Collection entries:
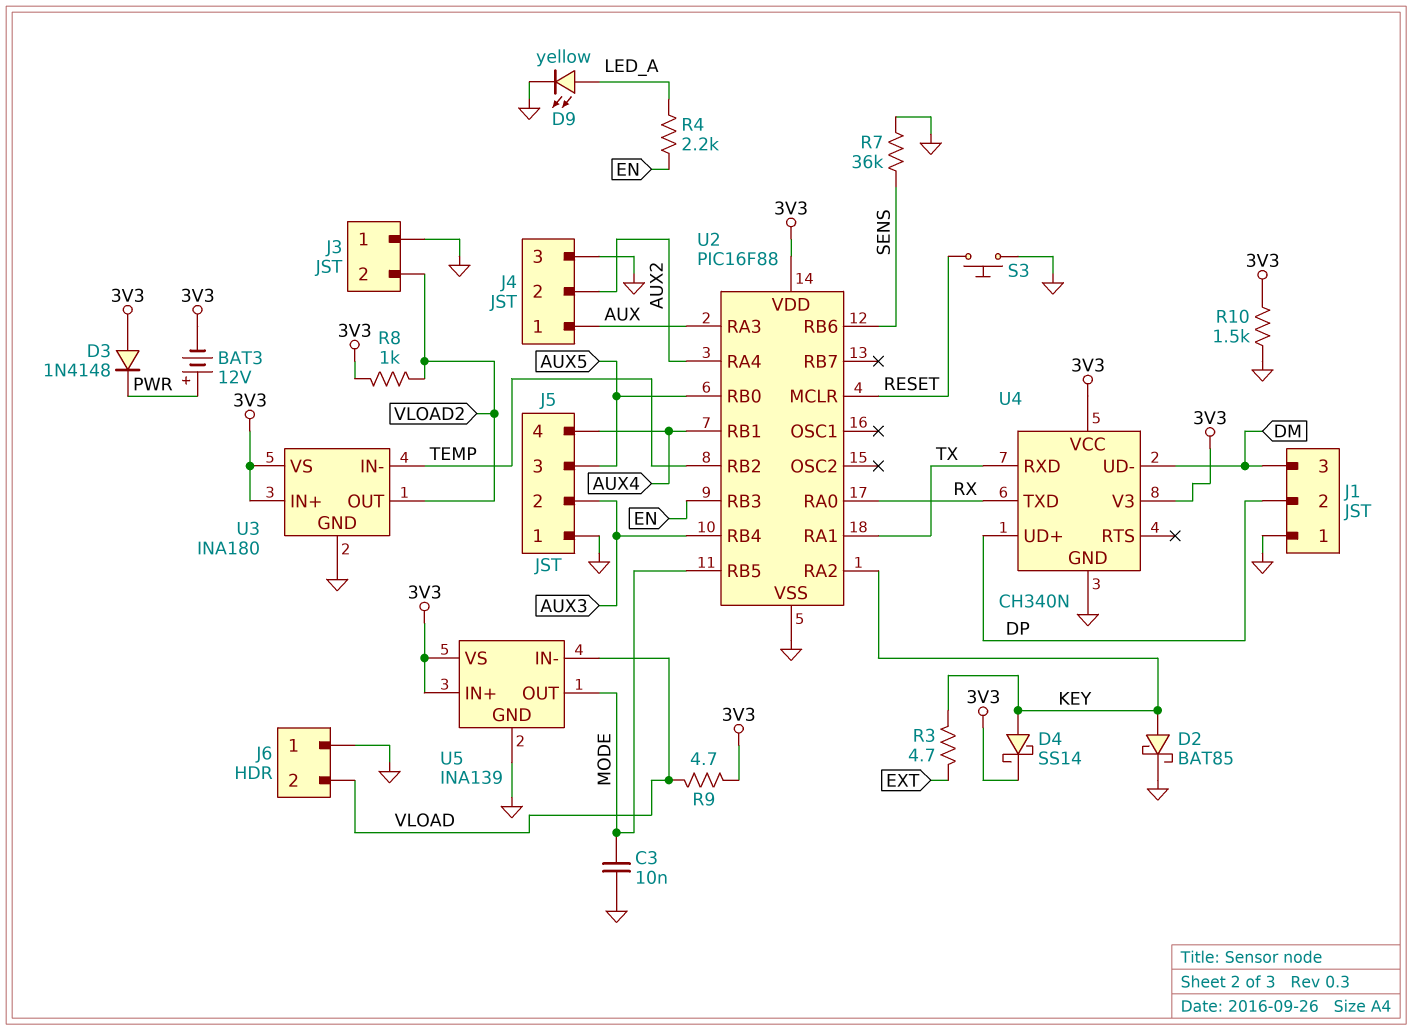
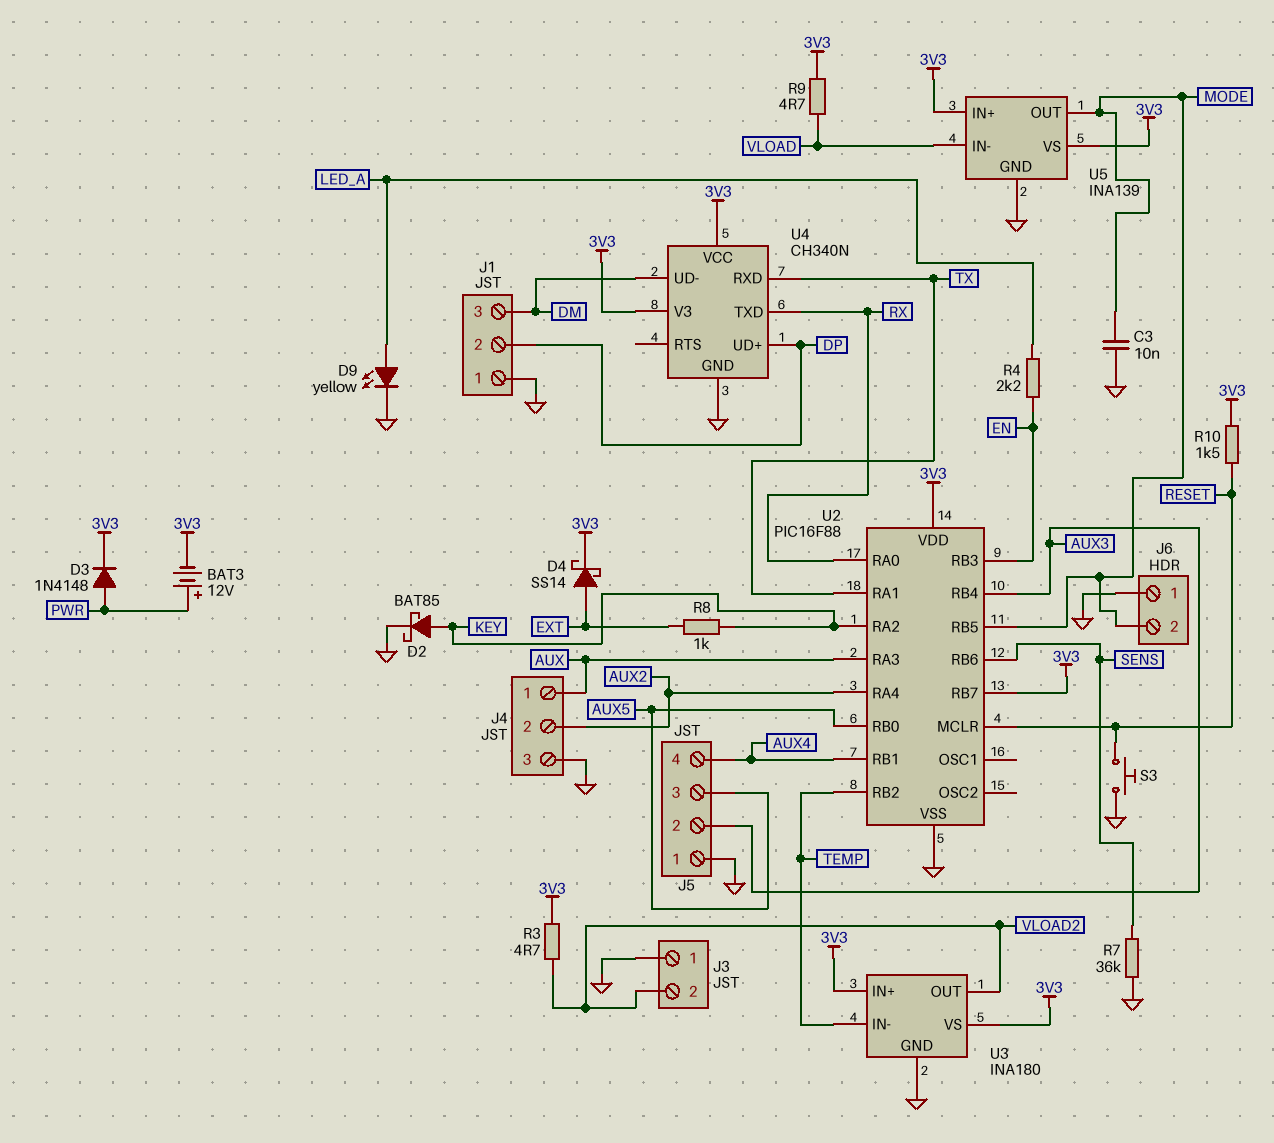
D3: diode 1N4148 (A 3V3, K PWR) -> diode 1N4148 (A PWR, K 3V3)
D4: schottky SS14 (A KEY, K 3V3) -> schottky SS14 (A EXT, K 3V3)
J6 pin 2: VLOAD -> MODE
R3: 4.7 (EXT, KEY) -> 4.7 (3V3, VLOAD2)
R8: 1k (3V3, VLOAD2) -> 1k (EXT, KEY)
R10: 1.5k (3V3, GND) -> 1.5k (3V3, RESET)
U2 pin RB7: none -> 3V3

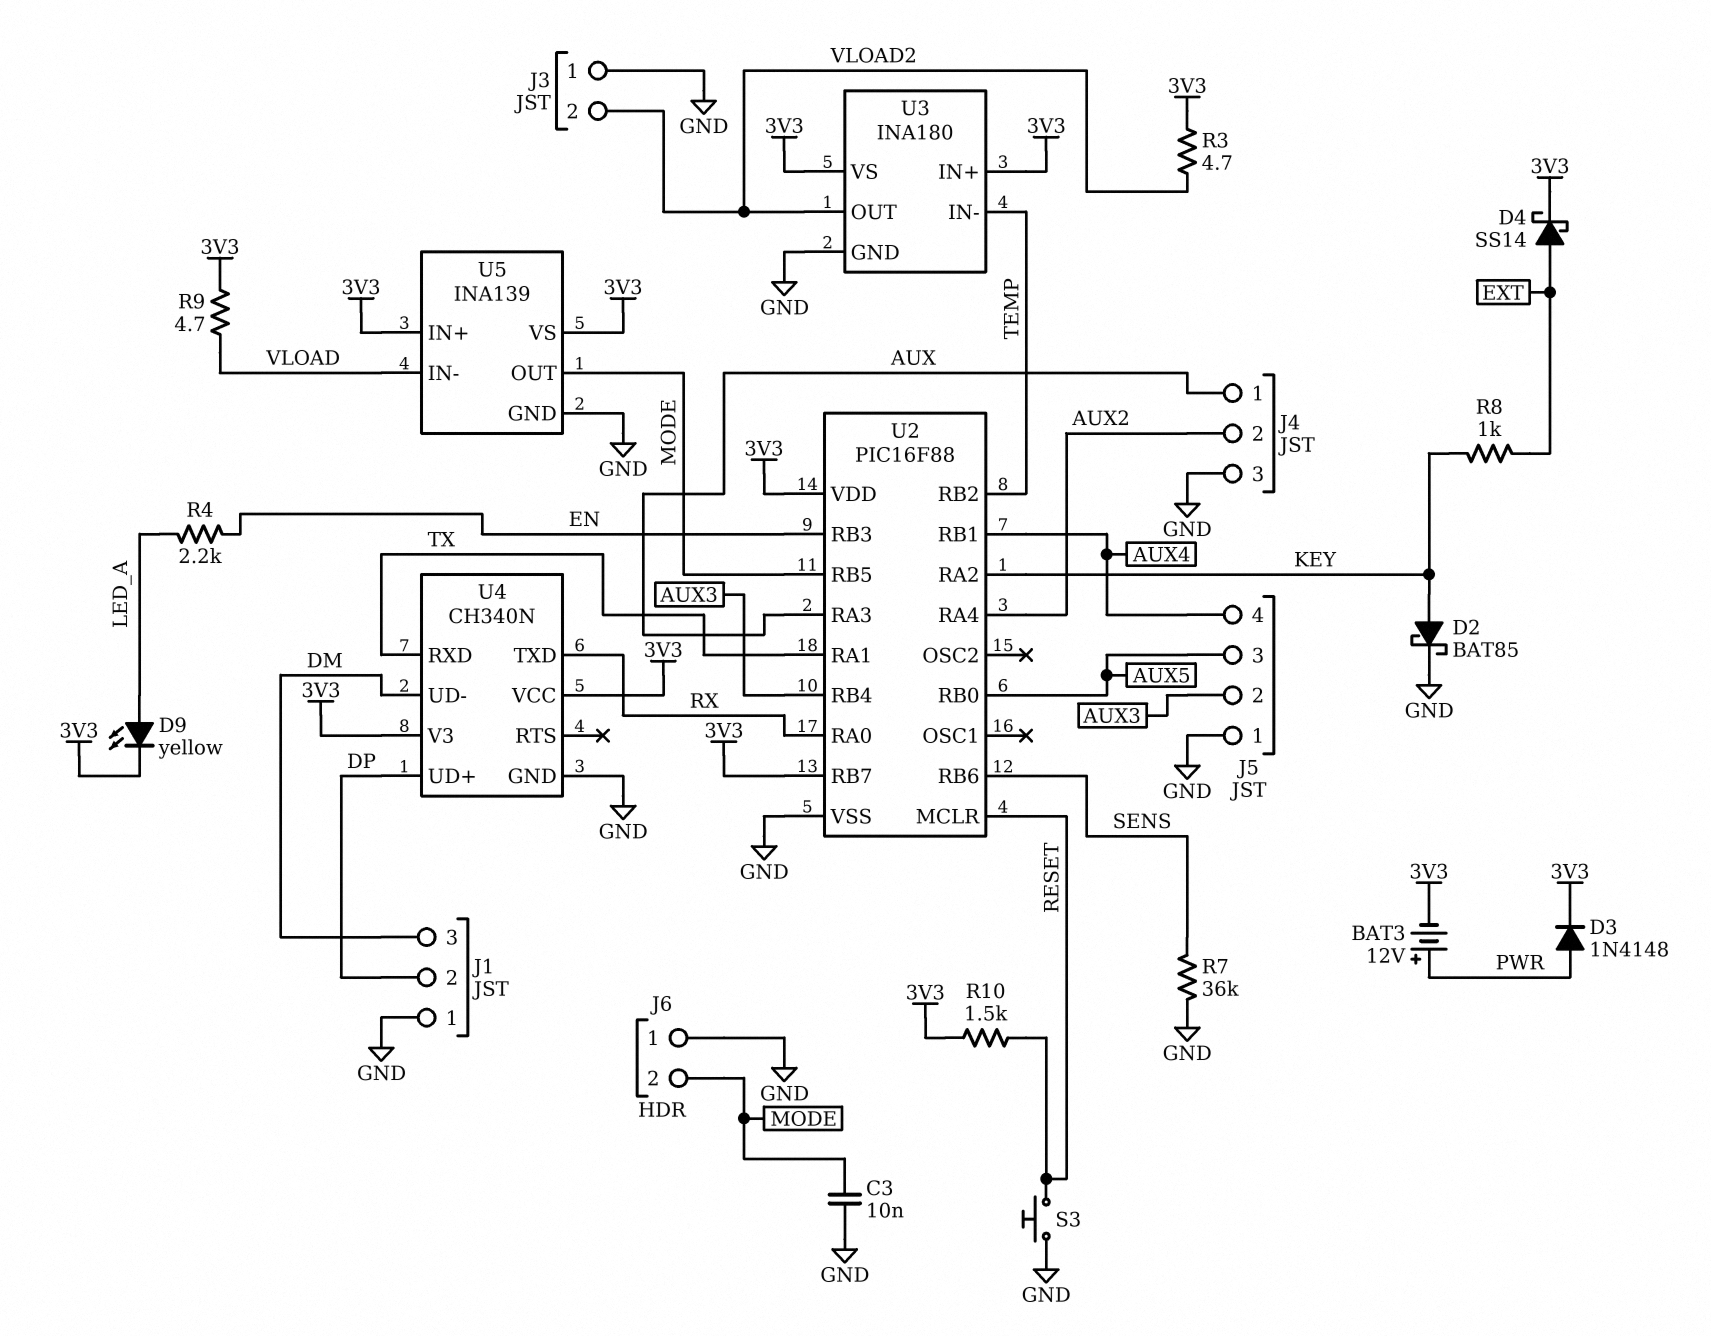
D9: LED yellow (A LED_A, K GND) -> LED yellow (A LED_A, K 3V3)

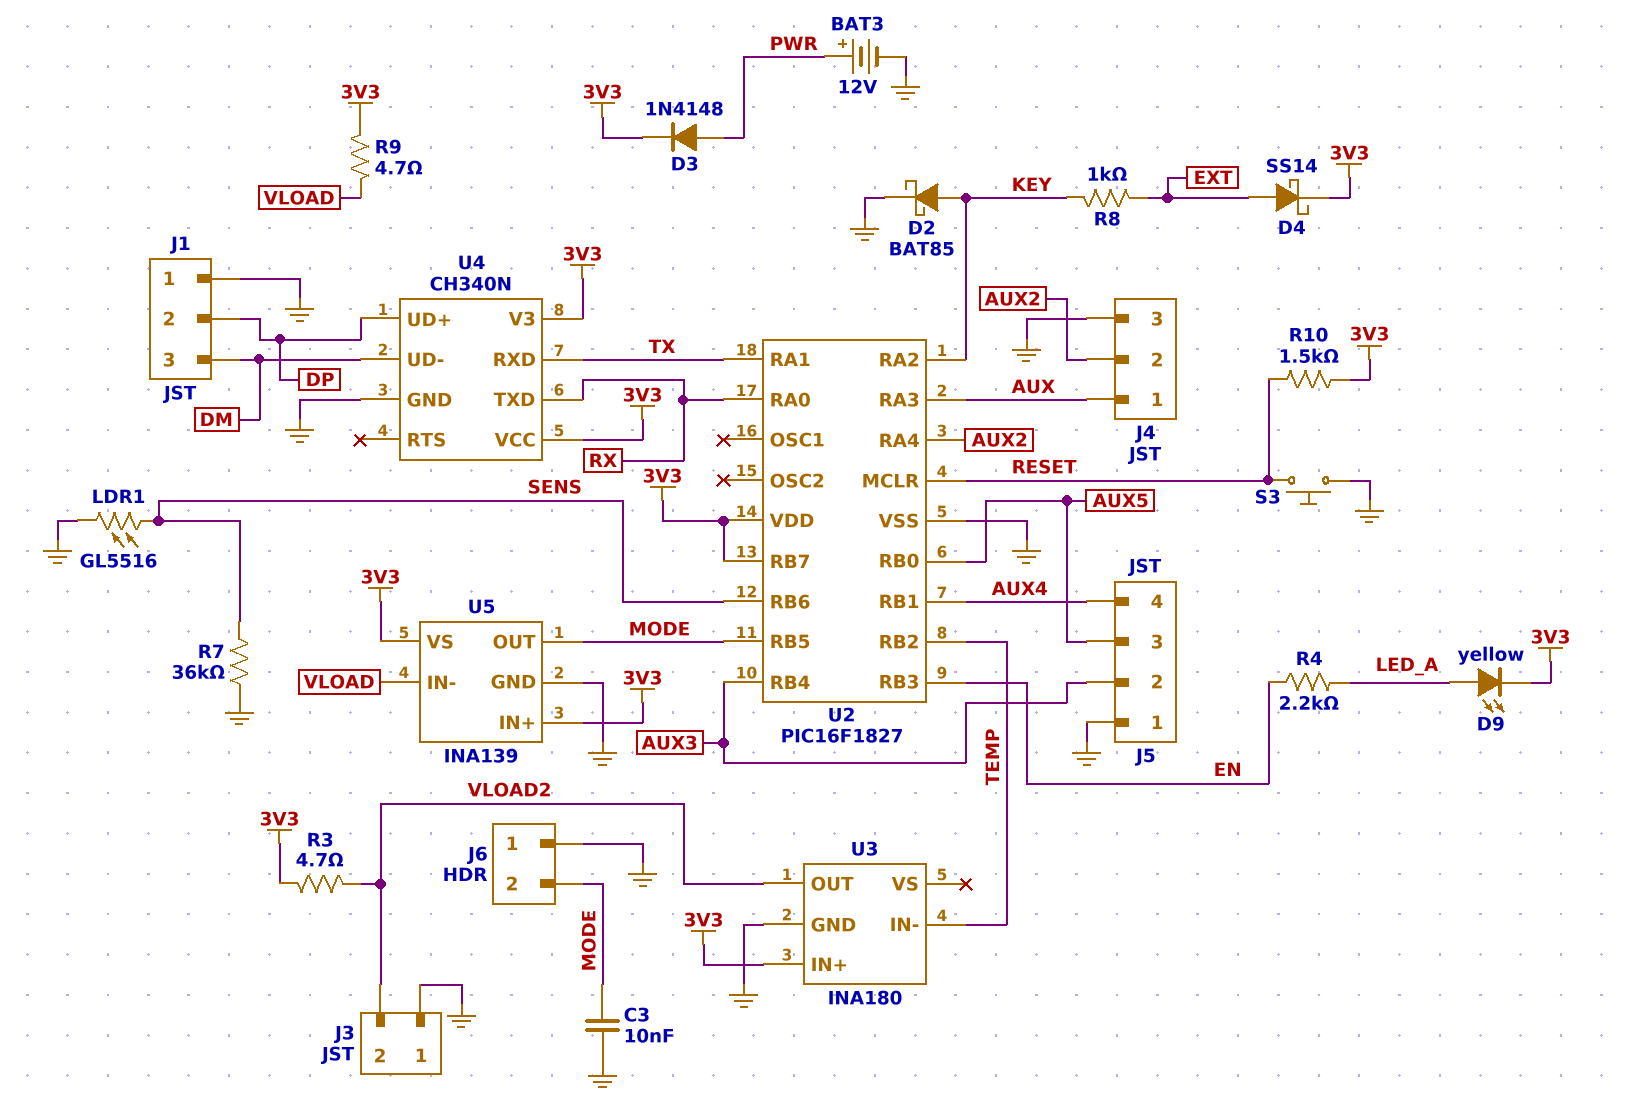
BAT3: 12V (plus PWR, minus 3V3) -> 12V (plus PWR, minus GND)
LDR1: none -> GL5516 (GND, SENS)
U2: PIC16F88 -> PIC16F1827
U3 pin VS: 3V3 -> none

> [PROBLEM] Could you transcribe exactly the lines from the line containing "J6 pin 2: VLOAD -> MODE" through the final line of the records, both included, and nothing beyond them? The pictures should be left out.

> [RESPONSE AREA]
J6 pin 2: VLOAD -> MODE
R3: 4.7 (EXT, KEY) -> 4.7 (3V3, VLOAD2)
R8: 1k (3V3, VLOAD2) -> 1k (EXT, KEY)
R10: 1.5k (3V3, GND) -> 1.5k (3V3, RESET)
U2 pin RB7: none -> 3V3

D9: LED yellow (A LED_A, K GND) -> LED yellow (A LED_A, K 3V3)

BAT3: 12V (plus PWR, minus 3V3) -> 12V (plus PWR, minus GND)
LDR1: none -> GL5516 (GND, SENS)
U2: PIC16F88 -> PIC16F1827
U3 pin VS: 3V3 -> none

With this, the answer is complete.